- **Work task**
Scan the listing below for the word "left", then copy each line that has it.

- **Dataset content**
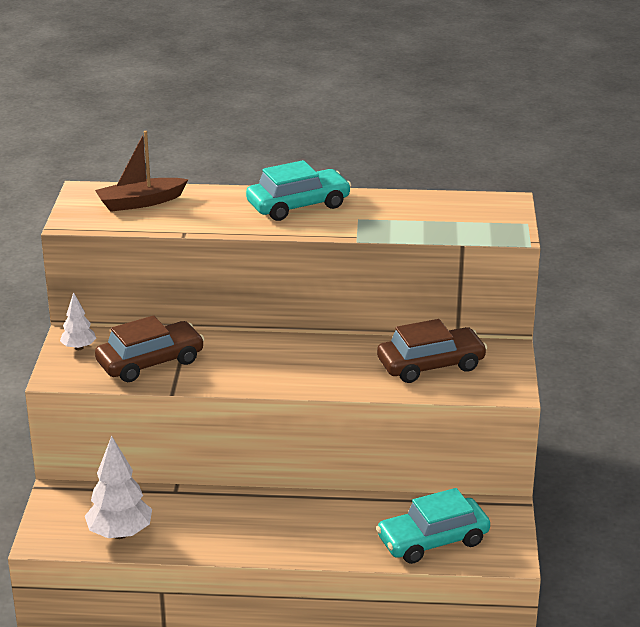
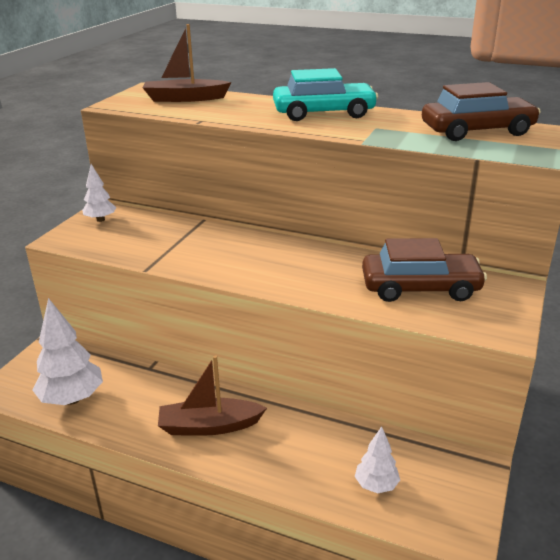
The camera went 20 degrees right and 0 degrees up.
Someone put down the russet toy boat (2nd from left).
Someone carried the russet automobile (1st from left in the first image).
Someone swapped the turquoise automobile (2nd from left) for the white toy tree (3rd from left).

- **Response to this exercise**
Someone put down the russet toy boat (2nd from left).
Someone carried the russet automobile (1st from left in the first image).
Someone swapped the turquoise automobile (2nd from left) for the white toy tree (3rd from left).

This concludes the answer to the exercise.